# Exercise prompt:
A verbatim copy of the data is wanted, minus any picture in it.

# Recorded information:
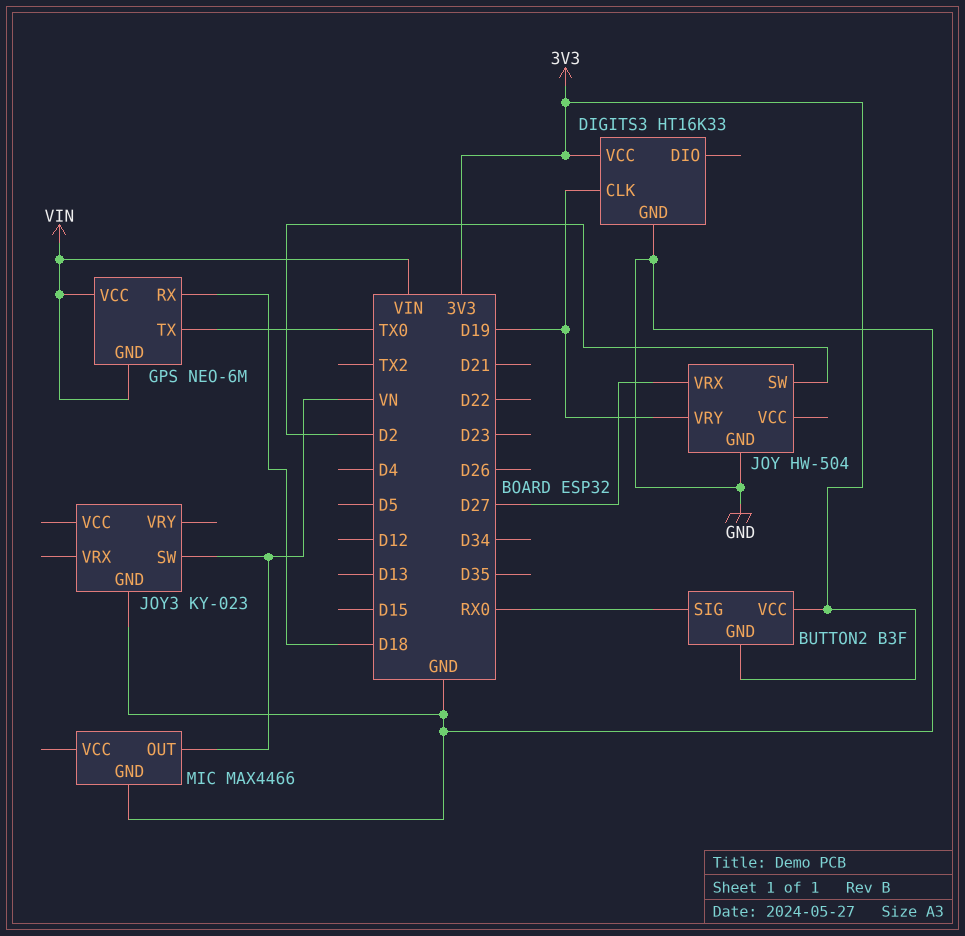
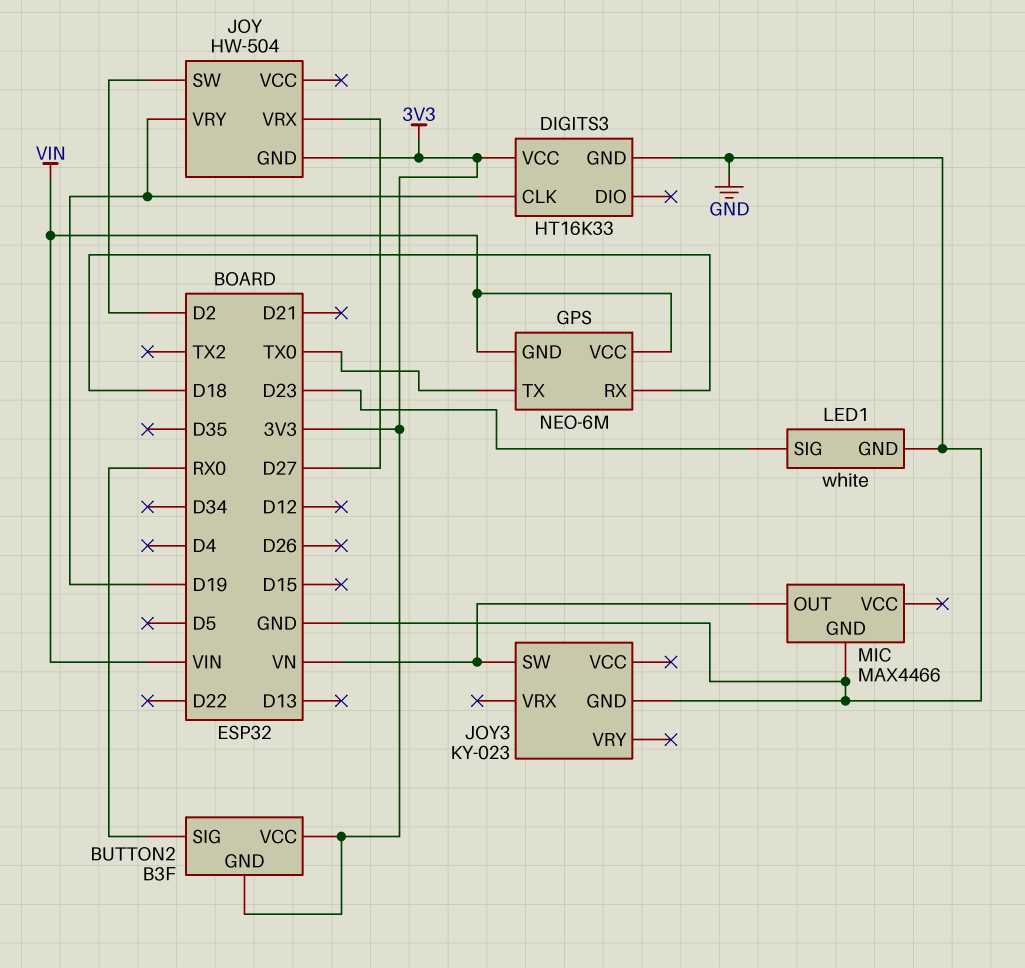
JOY pin GND: GND -> 3V3
LED1: none -> white
LED1 pin GND: none -> GND
LED1 pin SIG: none -> D23

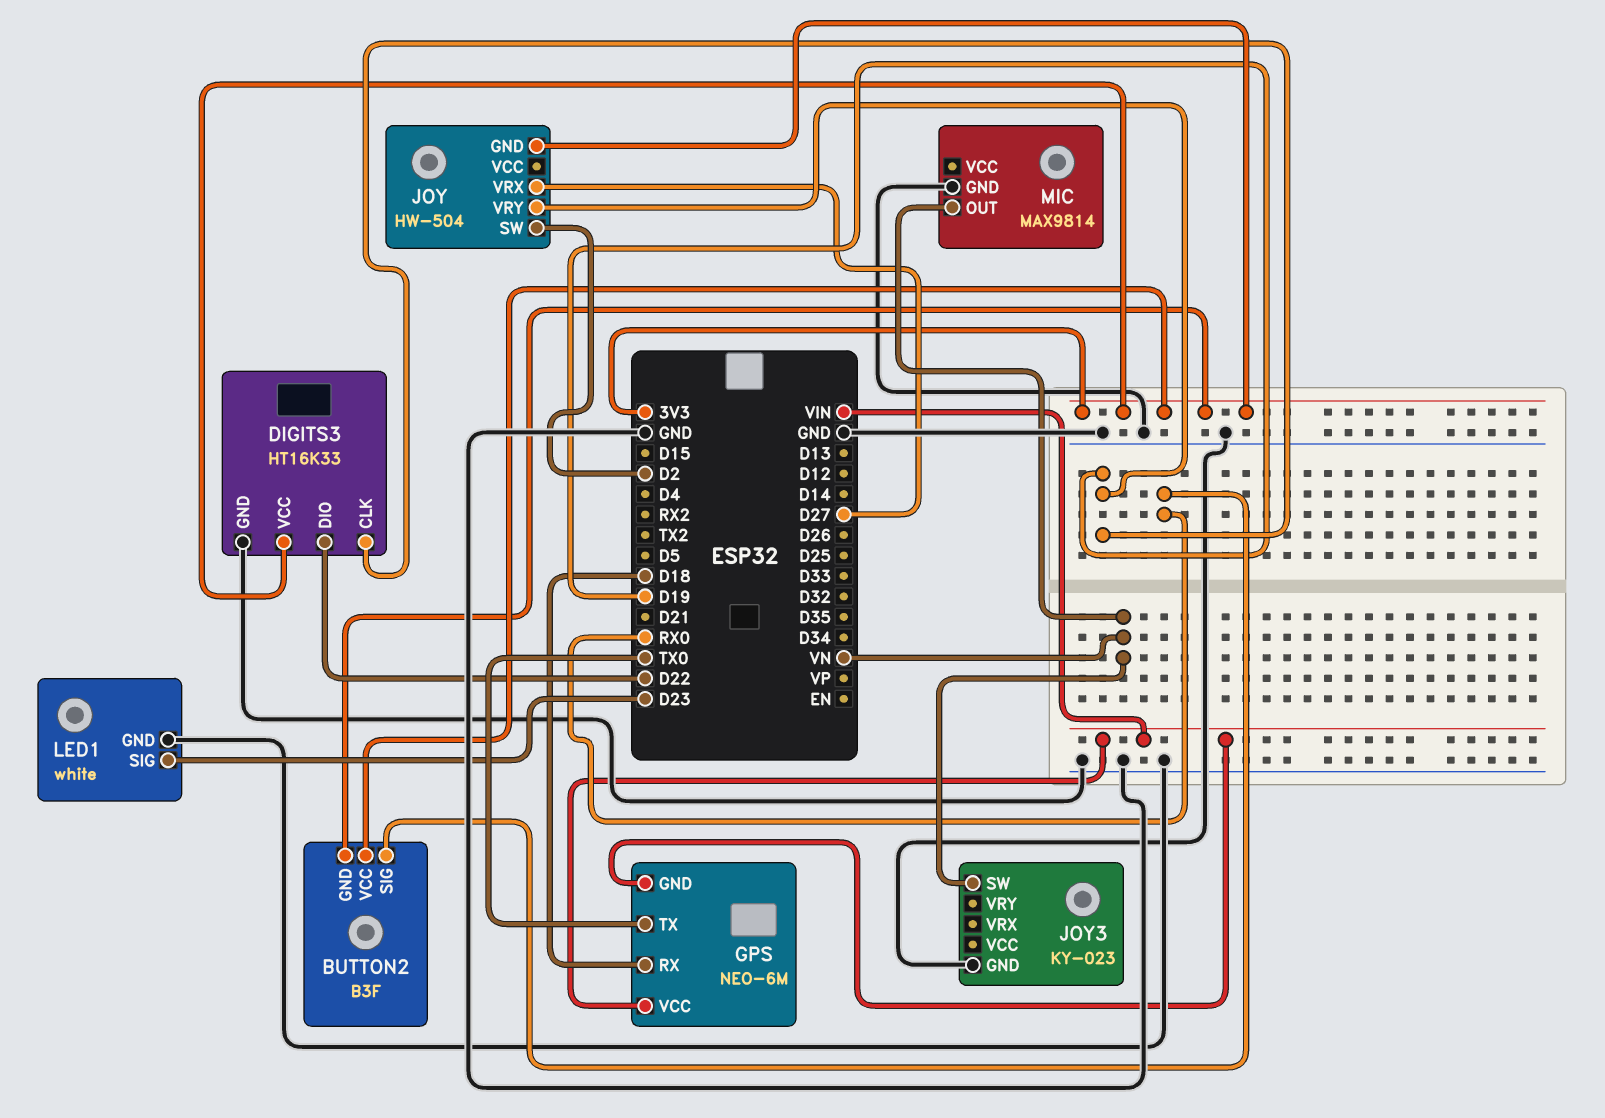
DIGITS3 pin DIO: none -> D22
MIC: MAX4466 -> MAX9814

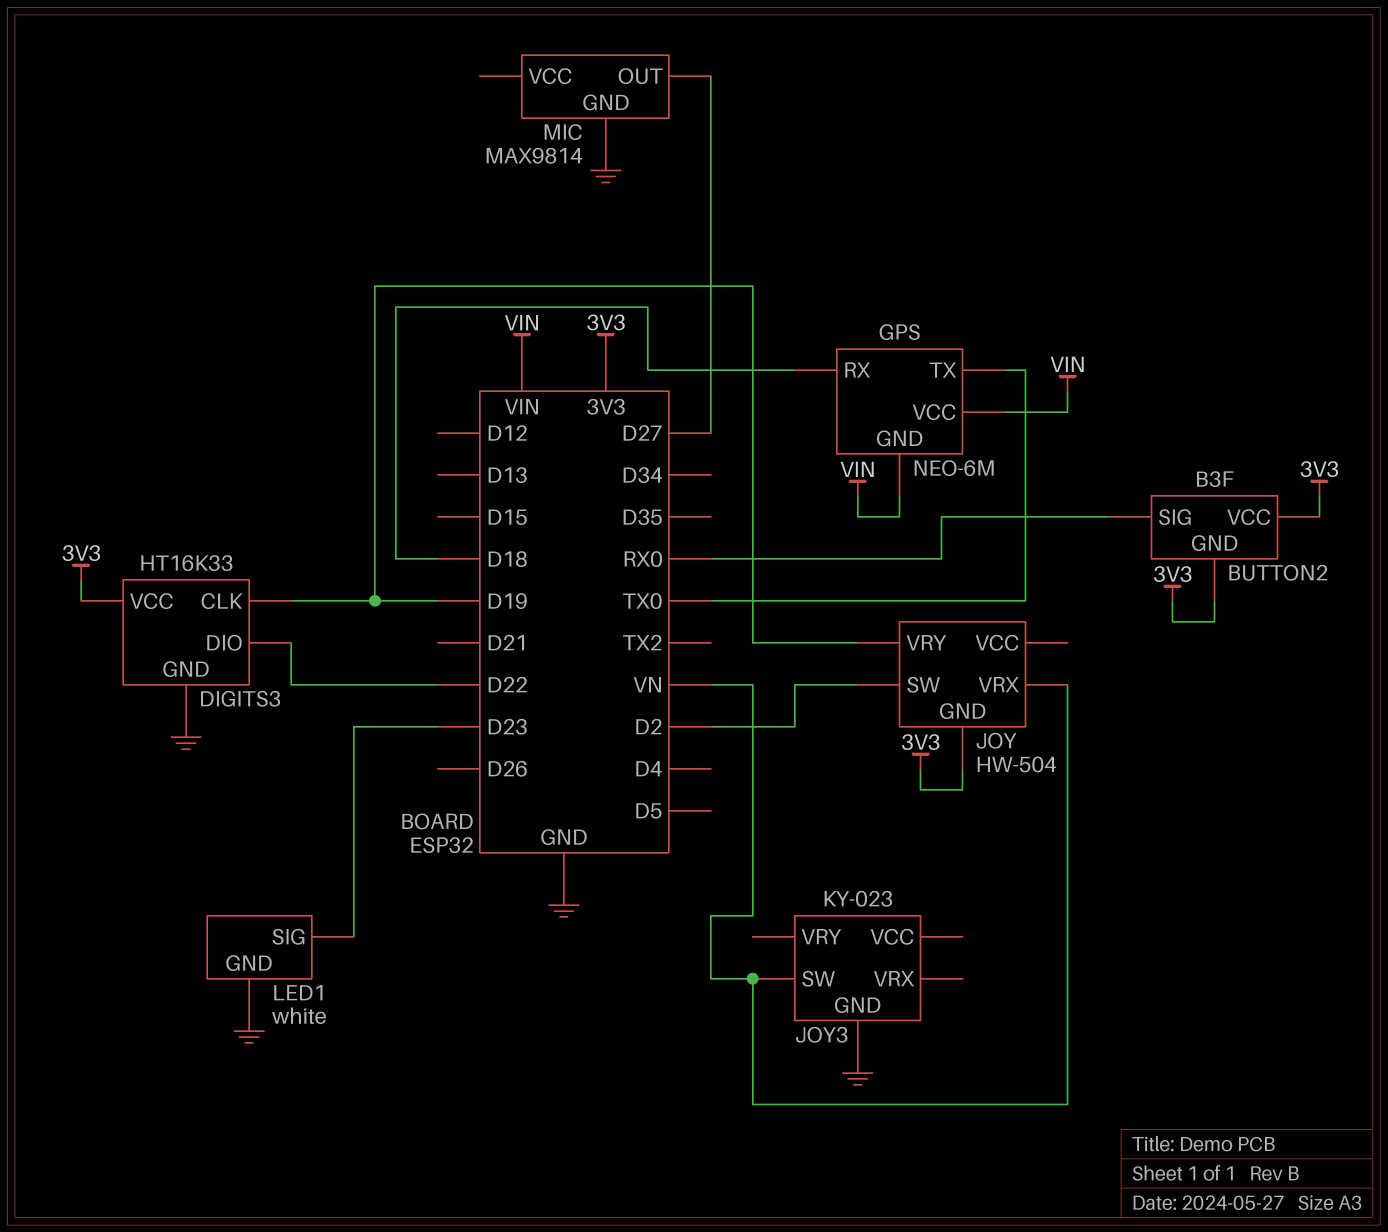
JOY pin VRX: D27 -> VN
MIC pin OUT: VN -> D27

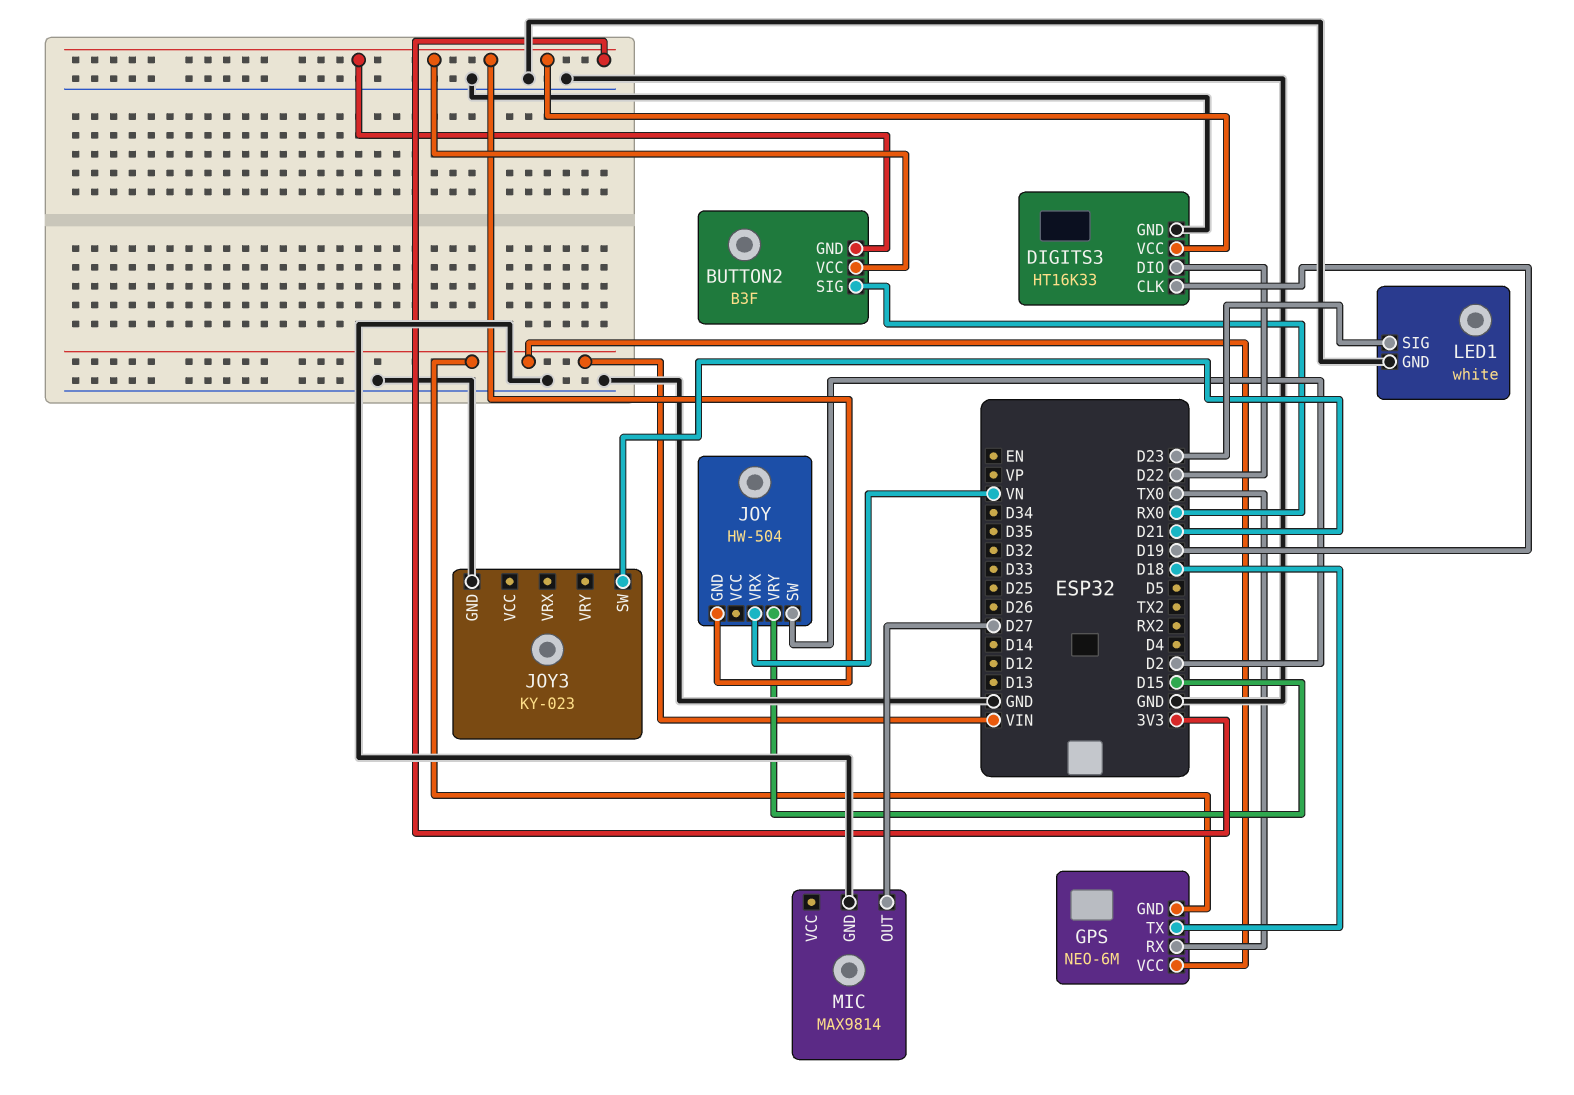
GPS pin RX: D18 -> TX0
GPS pin TX: TX0 -> D18
JOY pin VRY: D19 -> D15
JOY3 pin SW: VN -> D21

# Completed task:
JOY pin GND: GND -> 3V3
LED1: none -> white
LED1 pin GND: none -> GND
LED1 pin SIG: none -> D23

DIGITS3 pin DIO: none -> D22
MIC: MAX4466 -> MAX9814

JOY pin VRX: D27 -> VN
MIC pin OUT: VN -> D27

GPS pin RX: D18 -> TX0
GPS pin TX: TX0 -> D18
JOY pin VRY: D19 -> D15
JOY3 pin SW: VN -> D21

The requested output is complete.